#### Your task
The word "minus": say how many lines of the data below contain it, and give the number alone.

Stored records:
------------------------------
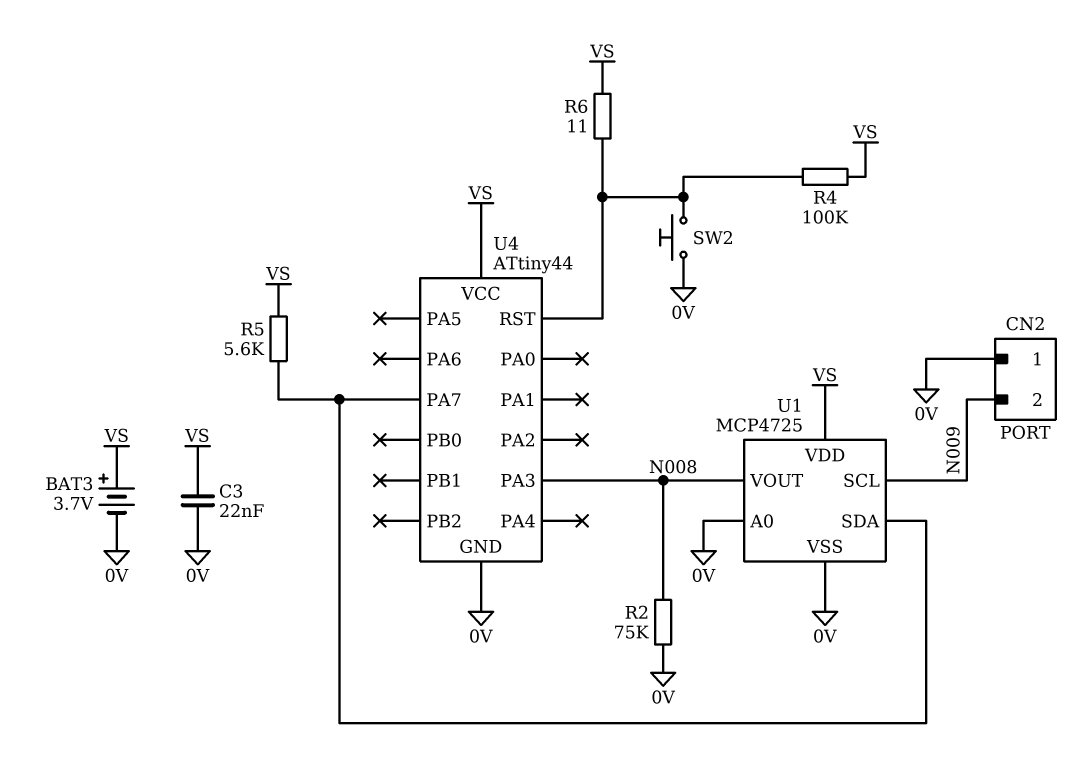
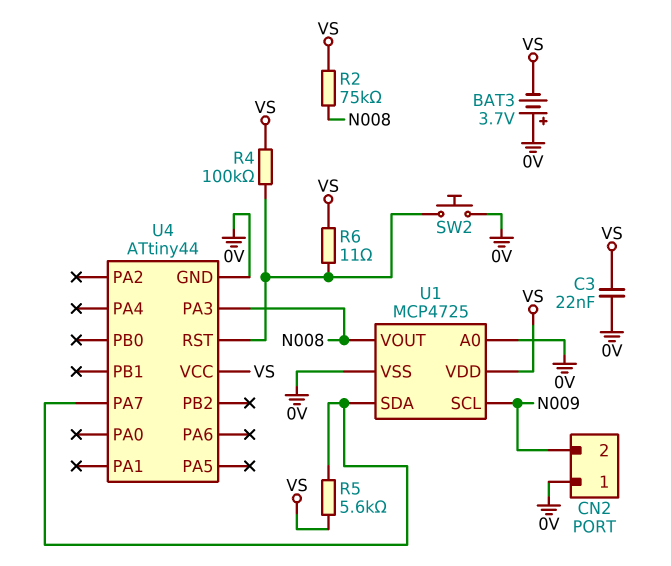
BAT3: 3.7V (plus VS, minus 0V) -> 3.7V (plus 0V, minus VS)
R2: 75k (0V, N008) -> 75k (N008, VS)

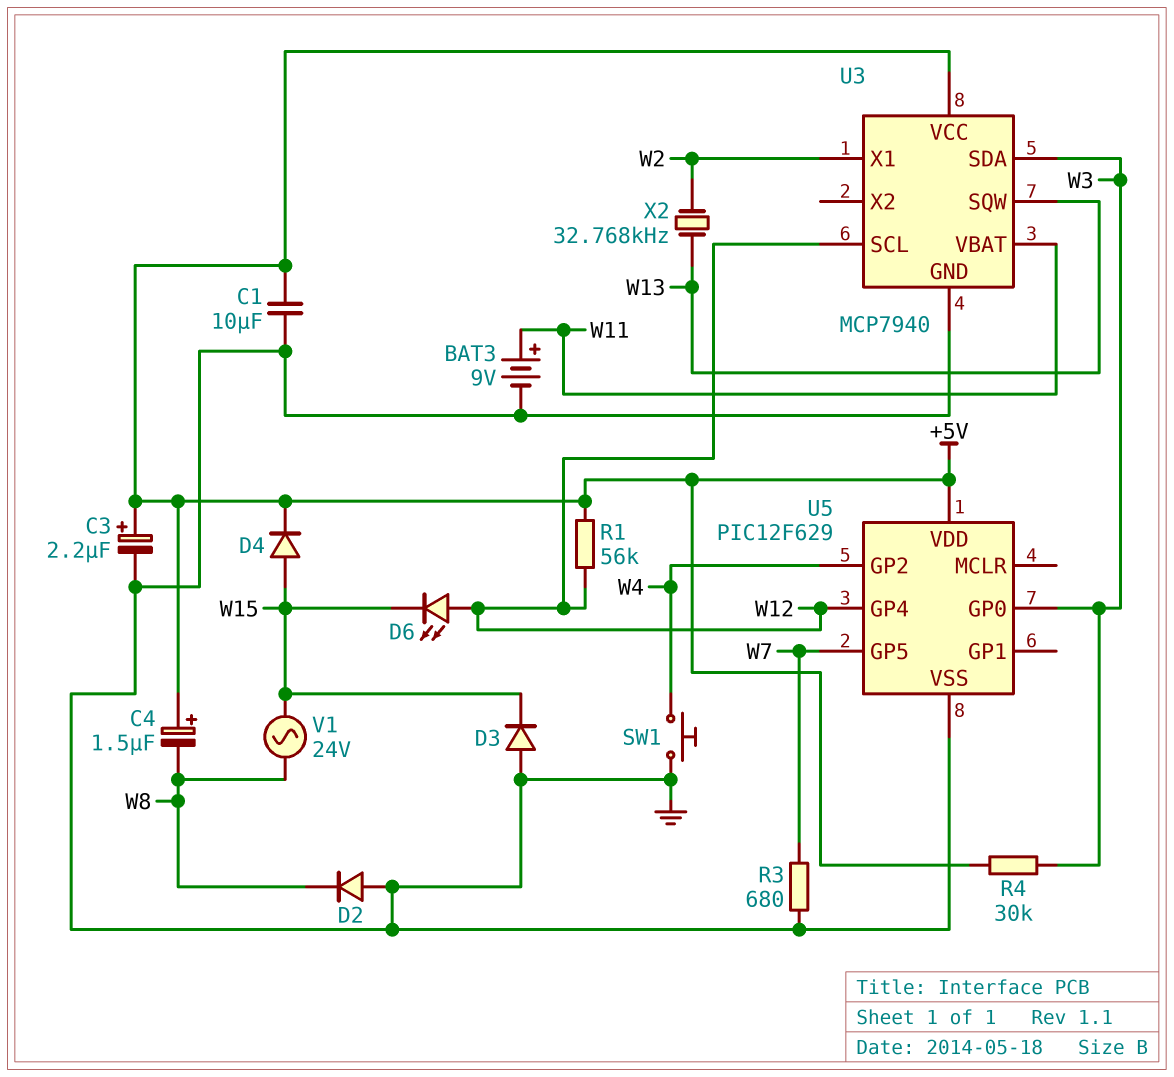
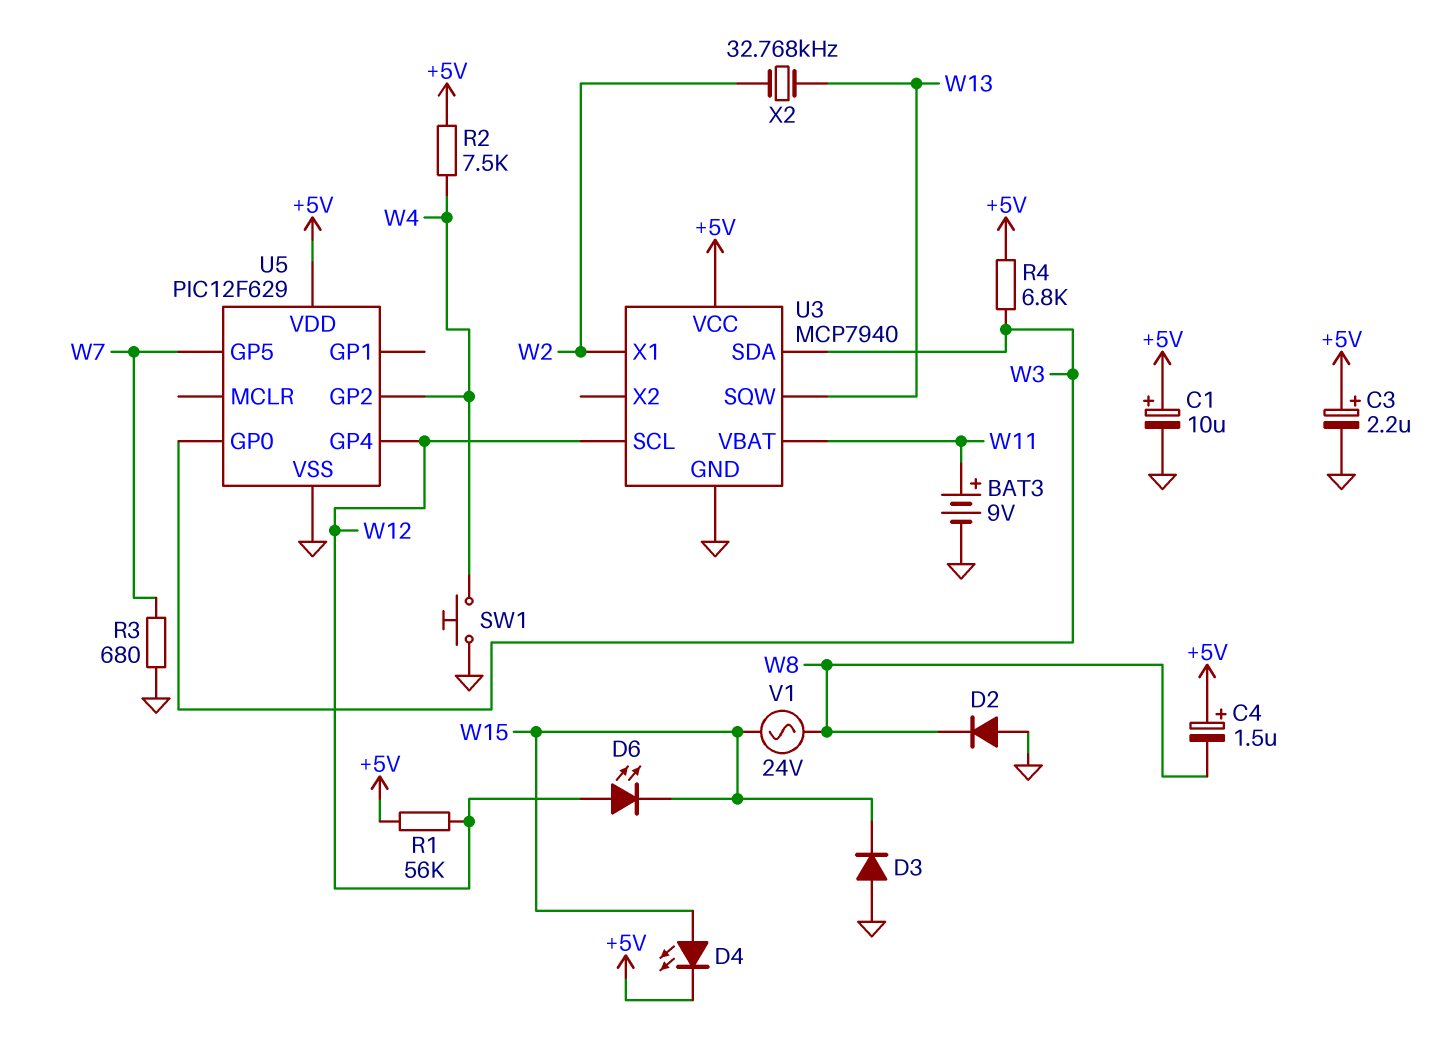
C1: 10uF (+5V, GND) -> 10uF (plus +5V, minus GND)
D4: diode (A W15, K +5V) -> LED (A W15, K +5V)
R2: none -> 7.5k (+5V, W4)
R4: 30k (+5V, W3) -> 6.8k (+5V, W3)

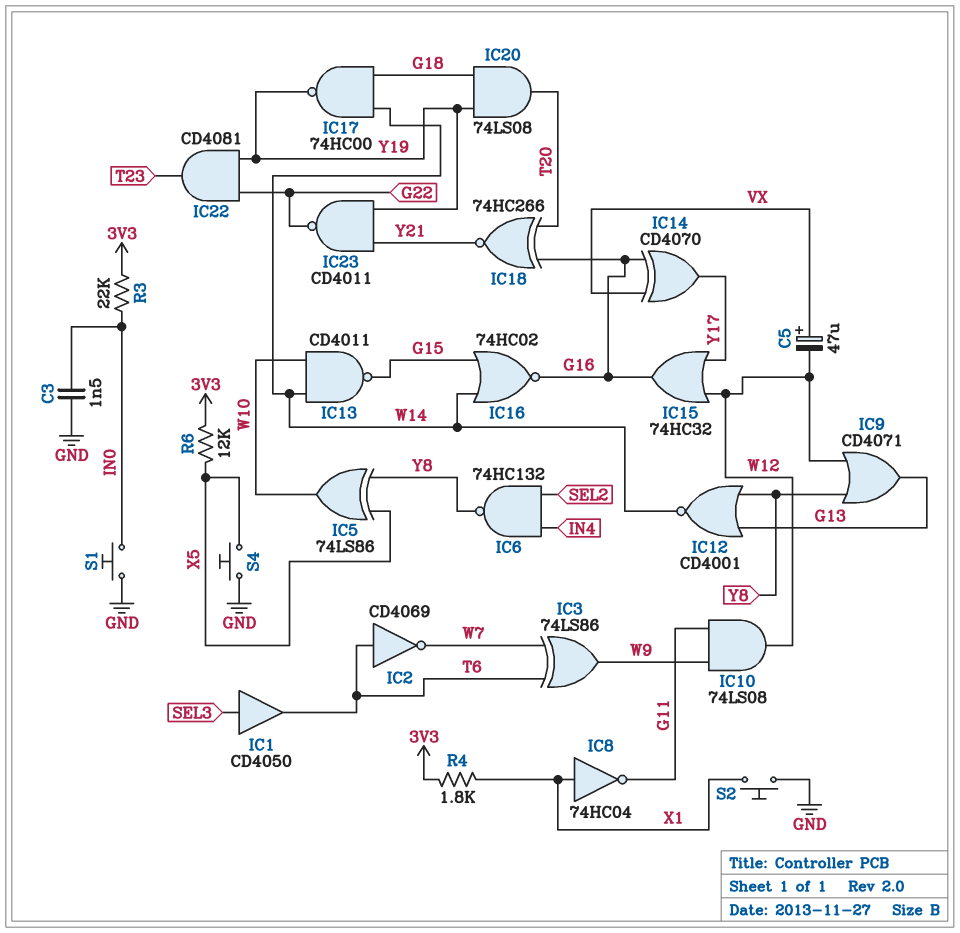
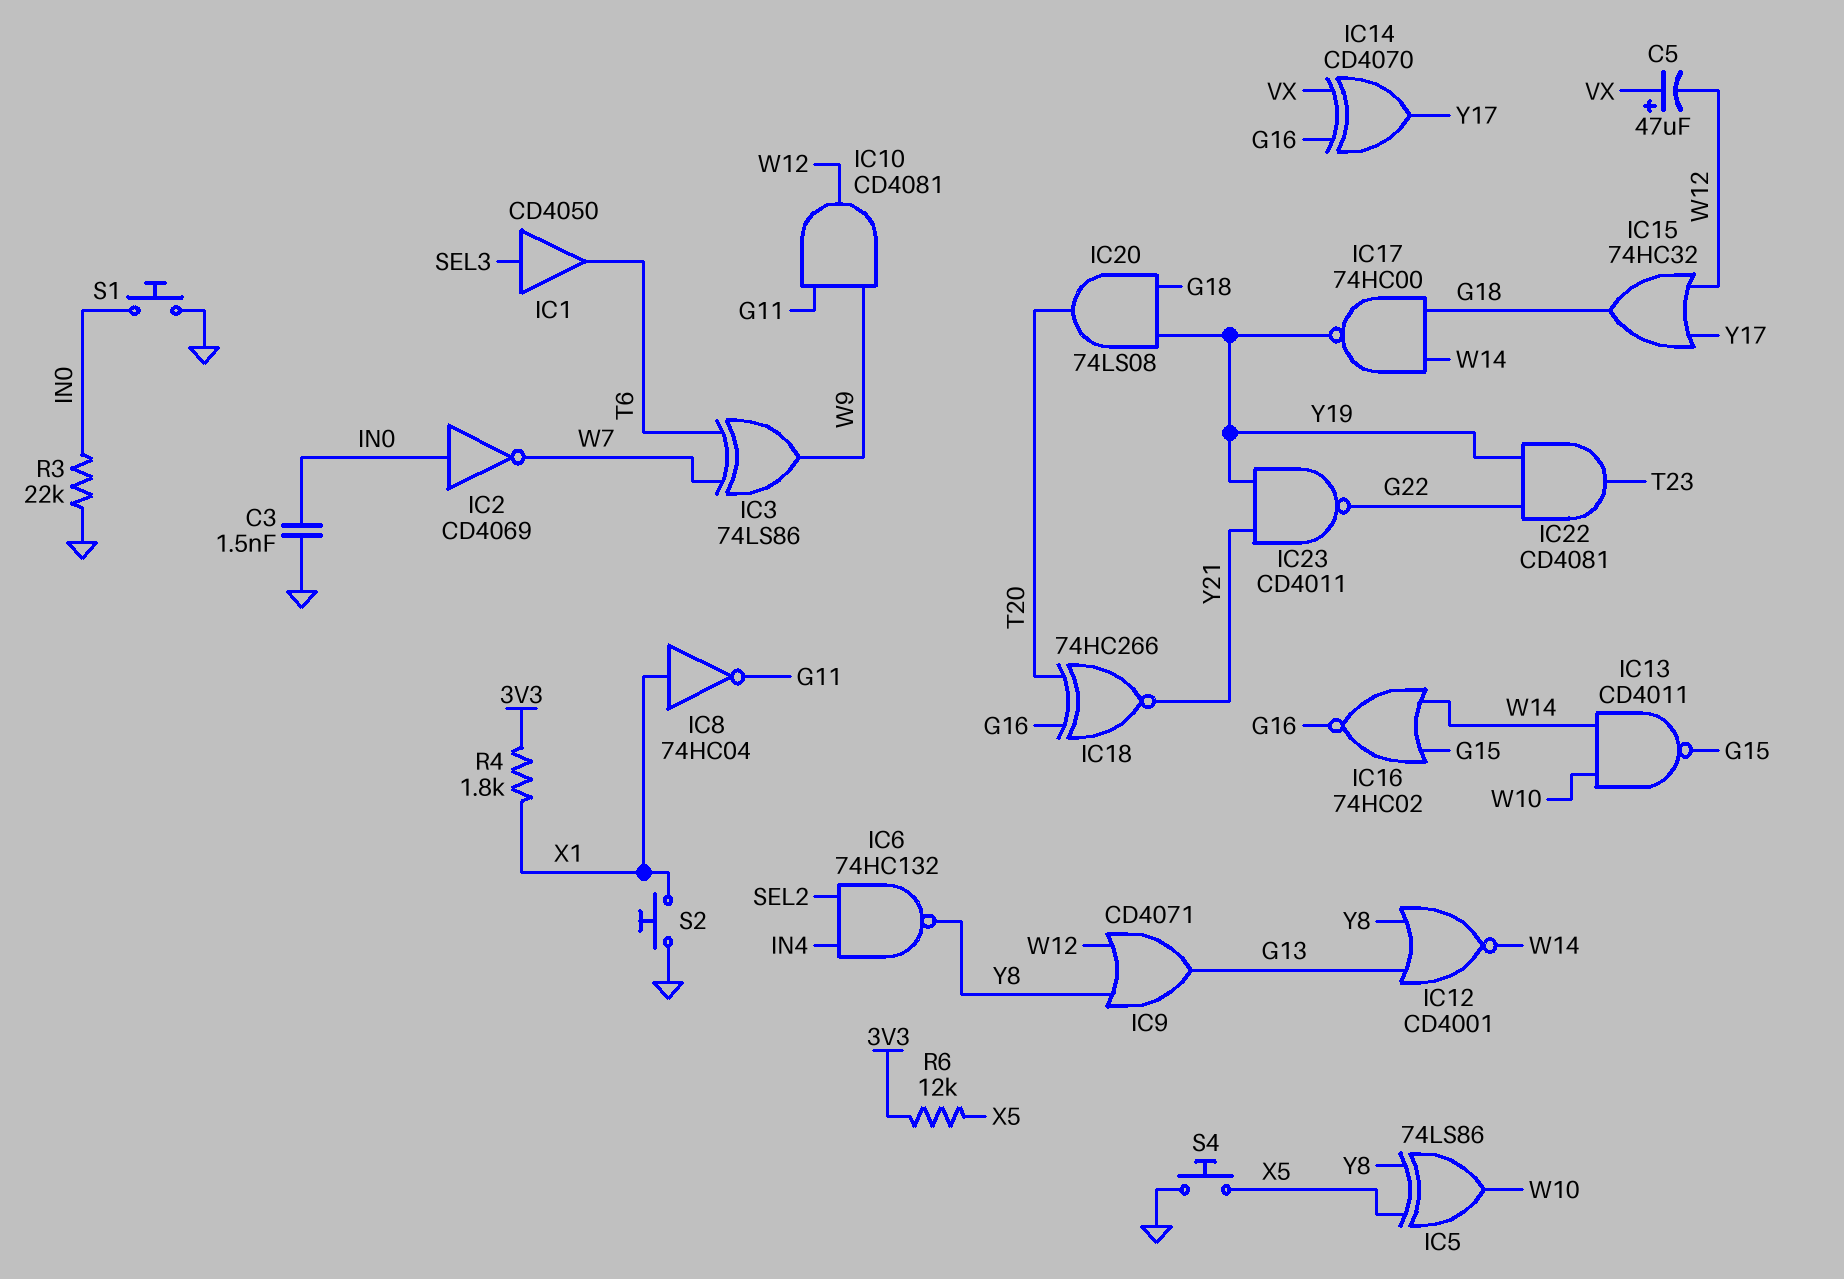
IC2: NOT CD4069 (in T6, out W7) -> NOT CD4069 (in IN0, out W7)
IC10: AND 74LS08 (in G11, in W9, out W12) -> AND CD4081 (in G11, in W9, out W12)
IC15: OR 74HC32 (in W12, in Y17, out G16) -> OR 74HC32 (in W12, in Y17, out G18)
R3: 22k (3V3, IN0) -> 22k (GND, IN0)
------------------------------
#### Output of the task
2